- [Dataset extract]
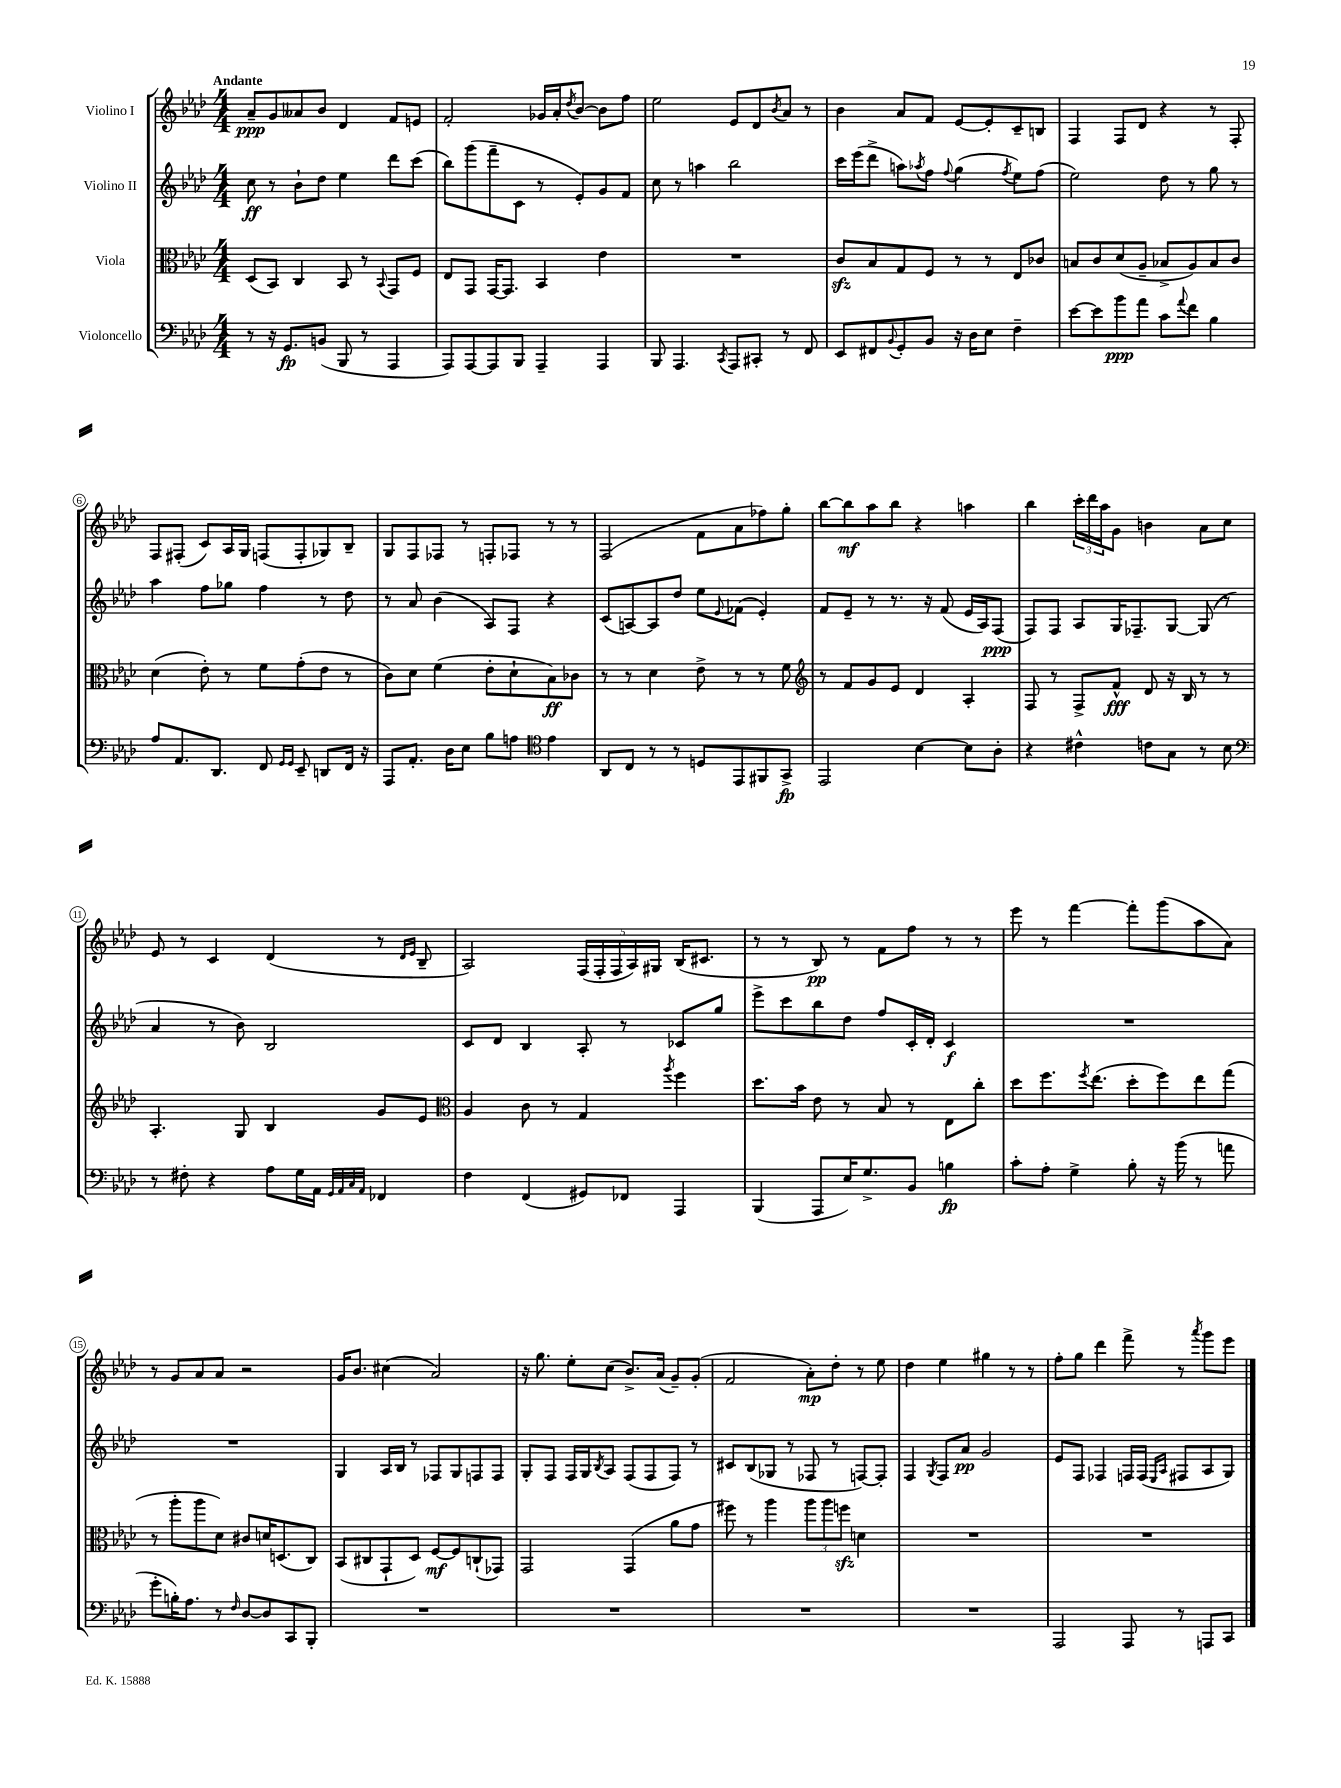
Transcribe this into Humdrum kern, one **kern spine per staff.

**kern	**kern	**kern	**kern
*staff4	*staff3	*staff2	*staff1
*clefF4	*clefC3	*clefG2	*clefG2
*k[b-e-a-d-]	*k[b-e-a-d-]	*k[b-e-a-d-]	*k[b-e-a-d-]
*M4/4	*M4/4	*M4/4	*M4/4
8r	(8D-	8cc	8a-~
16r	8BB-)	8r	8g
8.GG	.	.	.
.	4C	8b-`	8a--
(8BB	.	8dd-	8b-
8BBB-	8BB-	4ee-	4d-
8r	8r	.	.
.	8qqBB-	.	.
4AAA-	8GG	8ddd-	8f
.	8F	(8ccc	8e
=	=	=	=
8AAA-)	8E-	8bb-)	2f'
[8AAA-	8GG	(8ggg	.
8AAA-]	[16GG	8fff~	.
.	8.GG]	.	.
8BBB-	.	8c	.
4AAA-~	4BB-	8r	16g-
.	.	.	16a-'
.	.	.	8qdd-
.	.	8e-')	[8b-
4AAA-	4e-	8g	8b-]
.	.	8f	8ff
=	=	=	=
8BBB-	1r	8cc	2ee-
4.AAA-	.	8r	.
.	.	4aa	.
8qCC	.	.	.
8AAA-	.	2bb-	8e-
8CC#'	.	.	8d-
.	.	.	8qb-
8r	.	.	8a-
8FF	.	.	8r
=	=	=	=
8EE-	8c	16ccc	4b-
.	.	(16eee-	.
8FF#	8B-	8ddd-^	.
8qqBB-	.	.	.
8GG'	8G	8aa)	8a-
.	.	8qaa-	.
8BB-	8F	8ff	8f
.	.	8qqff	.
16r	8r	(4gg	[8e-
16D-	.	.	.
8E-	8r	.	8e-']
.	.	8qff	.
4F~	8E-	8ee-)	8c~
.	8c-	(8ff	8B
=	=	=	=
[8e-	8B	2ee-)	4F
8e-]	8c	.	.
8b-	(8d-	.	8F
8a-	8A-~	.	8d-
8c	8B-^	8dd-	4r
8qqa-	.	.	.
8f	8A-)	8r	.
4B-	8B-	8gg	8r
.	8c	8r	8F'
=	=	=	=
8A-	(4d-	4aa-	8F
8.AA-	.	.	(8F#'
.	8e-')	8ff	8c)
8.DD-	.	.	.
.	8r	8gg-	16A-
.	.	.	16G
8FF	8f	4ff	(8F
16qqGG	.	.	.
16qqGG	.	.	.
8EE-~	(8g'	.	8F'
8DD	8e-	8r	8G-)
16FF	8r	8dd-	8B-~
16r	.	.	.
=	=	=	=
8AAA-	8c)	8r	8G
8.AA-'	8d-	8a-	8F
.	(4f	(4b-	8F-
16D-	.	.	.
8E-	.	.	8r
8B-	8e-'	8A-)	8F'
8A	8d-`	8F	8F-
*clefC4	*	*	*
4e-	8B-)	4r	8r
.	8c-	.	8r
=	=	=	=
8AA-	8r	(8c	(2F
8C	8r	[8A)	.
8r	4d-	8A]	.
8r	.	8dd-	.
8D	8e-^	8ee-	8f
.	.	8qqe-	.
8EE-	8r	(8f-	8a-
8FF#	8r	4e-')	8ff-)
8GG^	8f	.	8gg'
=	=	=	=
*	*clefG2	*	*
2EE-	8r	8f	[8bb-
.	8f	8e-~	8bb-]
.	8g	8r	8aa-
.	8e-	8.r	8bb-
[4B-	4d-	.	4r
.	.	16r	.
.	.	(8f	.
8B-]	4A-'	16e-	4aa
.	.	16A-)	.
8A-'	.	(8F	.
=	=	=	=
4r	8F	8F)	4bb-
.	8r	8F	.
4c#^^	8F^	8A-	24ccc'
.	.	.	24ddd-
.	.	.	24aa-
.	8f^^	16G	8g
.	.	8.F-~	.
8c	8d-	.	4b
8G	16r	[8G	.
.	16B-	.	.
8r	8r	(8G]	8a-
8B-	8r	8r	8cc
=	=	=	=
*clefF4	*	*	*
8r	4.A-'	4a-	8e-
8F#'	.	.	8r
4r	.	8r	4c
.	8G	8b-)	.
8A-	4B-	2B-	(4d-
16G	.	.	.
16AA-	.	.	.
32qqGG	.	.	.
32qqAA-	.	.	.
32qqC	.	.	.
32qqAA-	.	.	.
4FF-	8g	.	8r
.	.	.	16qqd-
.	.	.	16qqe-
.	8e-	.	8B-~
=	=	=	=
*	*clefC3	*	*
4F	4A-	8c	2A-)
.	.	8d-	.
(4FF	8c	4B-	.
.	8r	.	.
8GG#)	4G	8A-'	(20F
.	.	.	20F'
.	.	.	20F
8FF-	.	8r	.
.	.	.	20A-)
.	.	.	20G#
.	8qaa-	.	.
4AAA-	4ff	8c-	(16B-
.	.	.	8.c#
.	.	8gg	.
=	=	=	=
(4BBB-	8.dd-	8eee-^	8r
.	.	8ccc	8r
.	16b-	.	.
8AAA-	8e-	8bb-	8B-)
16E-)	8r	8dd-	8r
8.G^	.	.	.
.	8B-	8ff	8f
8BB-	8r	16c'	8ff
.	.	16d-'	.
4B	8E-	4c	8r
.	8cc'	.	8r
=	=	=	=
8c'	8dd-	1r	8eee-
8A-'	8.ff	.	8r
4G^	.	.	[4fff
.	8qff	.	.
.	(8.ee-	.	.
8B-'	8dd-'	.	8fff']
16r	8ff)	.	(8ggg
(16b-	.	.	.
8r	8ee-	.	8aa-
8a	(8gg	.	8a-)
=	=	=	=
8g'	8r	1r	8r
16B')	8aa-'	.	8g
8.A-	.	.	.
.	8aa-	.	8a-
8r	8d-)	.	8a-
16qqF	.	.	.
[8D-	8c#	.	2r
8D-]	16d	.	.
.	(8.D	.	.
8CC	.	.	.
8BBB-'	8C)	.	.
=	=	=	=
1r	(8BB-	4G	16g
.	.	.	8.b-
.	8C#	.	.
.	8GG`	16A-	(4cc#
.	.	16B-	.
.	8D-)	8r	.
.	[8F	8F-	2a-)
.	8F]	8G	.
.	(8C`	8F	.
.	8GG-)	8F	.
=	=	=	=
1r	2GG	8G'	16r
.	.	.	8.gg
.	.	8F	.
.	.	16F	8ee-'
.	.	16G	.
.	.	8qB-	.
.	.	8A-	(8cc
.	(4GG	(8F	8.b-^)
.	.	8F	.
.	.	.	(16a-
.	8a-	8F)	8g~)
.	8g	8r	(8g'
=	=	=	=
1r	8ff#)	8c#	2f
.	8r	(8B-	.
.	4aa-	8G-	.
.	.	8r	.
.	12aa-	8F-	8a-')
.	12aa-	.	.
.	.	8r	8dd-'
.	12ff	.	.
.	4d	[8F)	8r
.	.	8F']	8ee-
=	=	=	=
1r	1r	4F	4dd-
.	.	8qG	.
.	.	8F	4ee-
.	.	8a-	.
.	.	2g	4gg#
.	.	.	8r
.	.	.	8r
=	=	=	=
2AAA-	1r	8e-	8ff'
.	.	8F	8gg
.	.	4F-	4ddd-
8AAA-	.	16F	8fff^
.	.	(16F	.
.	.	16qqE-	.
.	.	16qqA-	.
8r	.	8F#	8r
.	.	.	8qaaa-
8AAA	.	8A-	8ggg
8CC	.	8G)	8eee-
==	==	==	==
*-	*-	*-	*-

- [Set task] Please identify every line in the items above that contains the string "kern", treating uppercase and lowercase as different, and copy each of those lines in full.

- [Output of the exercise]
Transcribe this into Humdrum kern, one **kern spine per staff.
**kern	**kern	**kern	**kern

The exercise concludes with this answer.